START MATERIAL PROVIDED
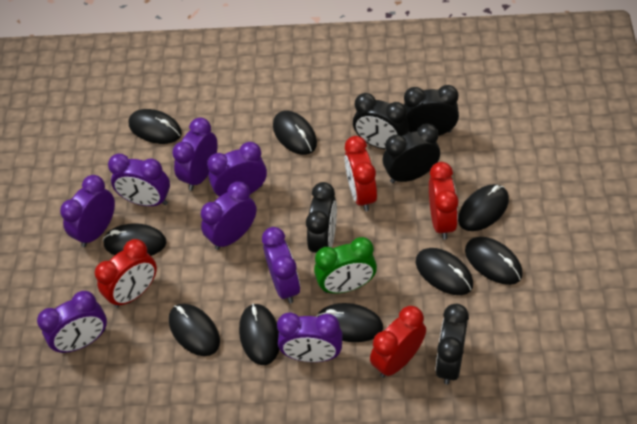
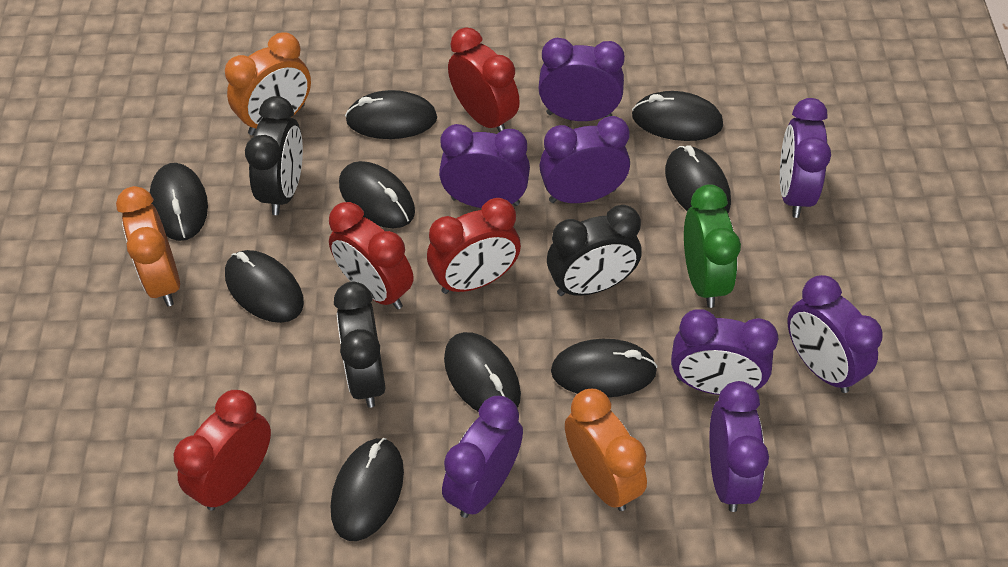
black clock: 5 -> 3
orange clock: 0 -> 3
END MATERIAL PROVIDED
START MATERIAL PROVIDED
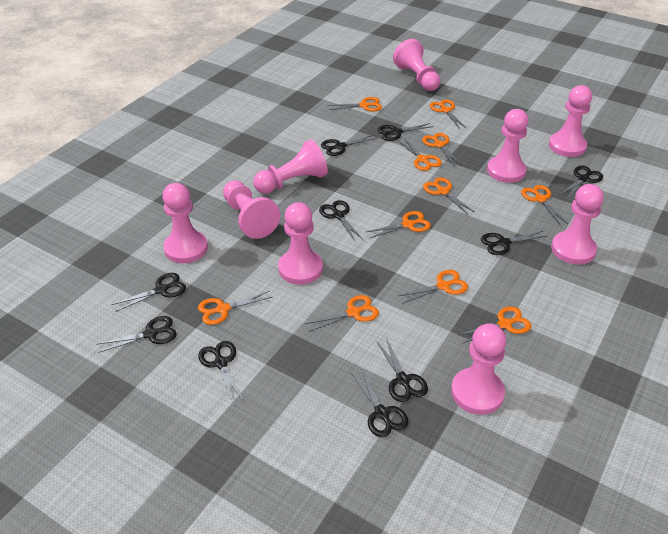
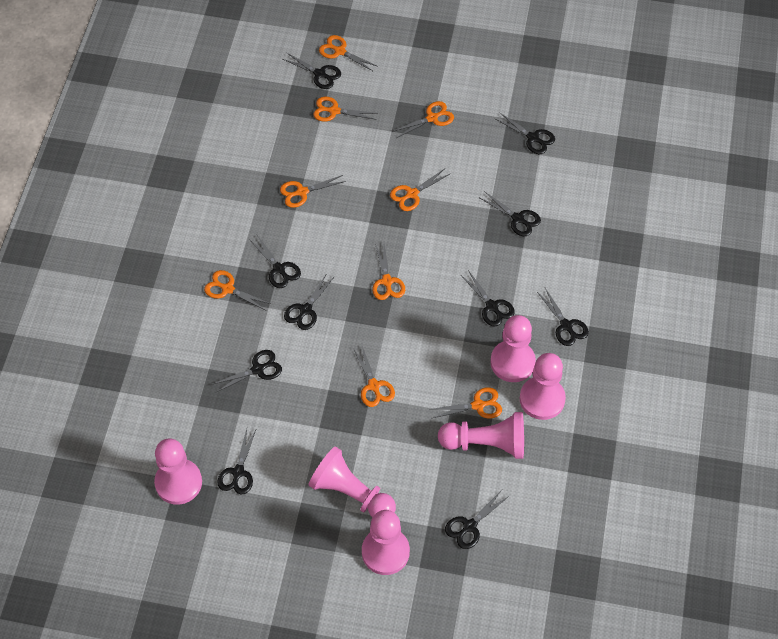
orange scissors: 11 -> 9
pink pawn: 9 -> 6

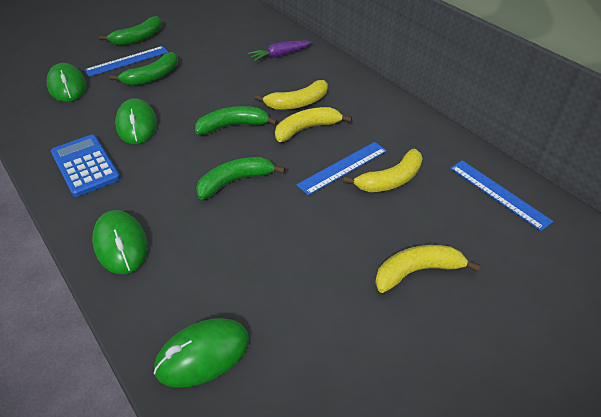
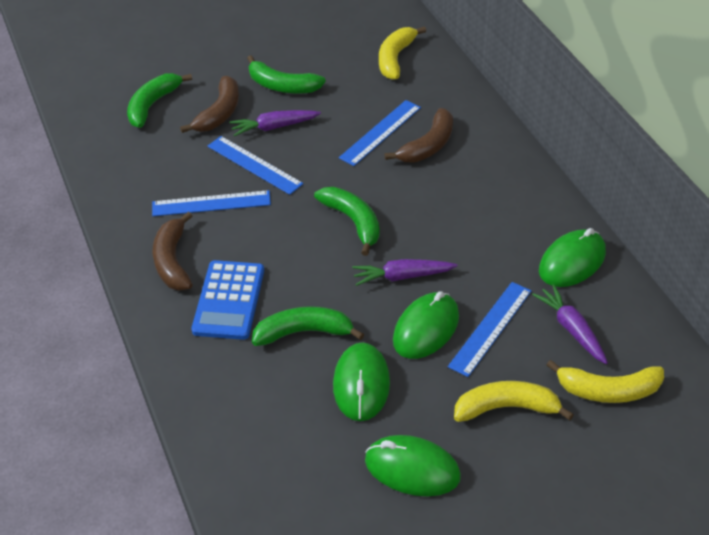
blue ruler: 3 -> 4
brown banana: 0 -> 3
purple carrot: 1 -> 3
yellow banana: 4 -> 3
END MATERIAL PROVIDED
→ **REQUIRED WORK**: List all lines from the entries that include the word "orange".

→ **REPLY**:
orange clock: 0 -> 3
orange scissors: 11 -> 9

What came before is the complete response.